# start of DATA SECTION

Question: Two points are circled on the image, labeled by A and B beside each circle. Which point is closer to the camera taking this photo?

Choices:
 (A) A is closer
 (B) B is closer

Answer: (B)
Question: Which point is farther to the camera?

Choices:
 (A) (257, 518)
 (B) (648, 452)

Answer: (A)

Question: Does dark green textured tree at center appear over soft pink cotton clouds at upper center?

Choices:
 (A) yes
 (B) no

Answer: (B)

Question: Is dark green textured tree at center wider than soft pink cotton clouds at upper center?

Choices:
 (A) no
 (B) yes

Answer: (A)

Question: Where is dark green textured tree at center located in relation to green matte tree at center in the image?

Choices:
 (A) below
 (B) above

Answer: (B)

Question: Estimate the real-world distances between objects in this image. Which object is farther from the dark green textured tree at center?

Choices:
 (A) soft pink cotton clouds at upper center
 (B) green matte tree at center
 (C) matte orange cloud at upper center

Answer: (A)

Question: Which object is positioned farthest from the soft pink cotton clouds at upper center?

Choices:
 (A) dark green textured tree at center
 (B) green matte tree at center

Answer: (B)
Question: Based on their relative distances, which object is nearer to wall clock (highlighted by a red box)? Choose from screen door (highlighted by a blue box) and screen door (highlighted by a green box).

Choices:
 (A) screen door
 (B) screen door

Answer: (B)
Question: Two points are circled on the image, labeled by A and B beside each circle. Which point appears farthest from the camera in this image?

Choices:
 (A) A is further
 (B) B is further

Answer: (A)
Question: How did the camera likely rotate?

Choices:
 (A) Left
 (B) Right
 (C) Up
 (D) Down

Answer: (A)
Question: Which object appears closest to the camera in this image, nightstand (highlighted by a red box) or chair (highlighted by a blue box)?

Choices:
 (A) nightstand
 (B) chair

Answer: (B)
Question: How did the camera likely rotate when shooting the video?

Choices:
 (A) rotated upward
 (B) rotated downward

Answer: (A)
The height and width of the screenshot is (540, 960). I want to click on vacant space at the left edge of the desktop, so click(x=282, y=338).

# end of DATA SECTION

REQUIREMENT: Show each line from the records above that contains the word "blue".

THE COMPLETED TASK:
Question: Based on their relative distances, which object is nearer to wall clock (highlighted by a red box)? Choose from screen door (highlighted by a blue box) and screen door (highlighted by a green box).
Question: Which object appears closest to the camera in this image, nightstand (highlighted by a red box) or chair (highlighted by a blue box)?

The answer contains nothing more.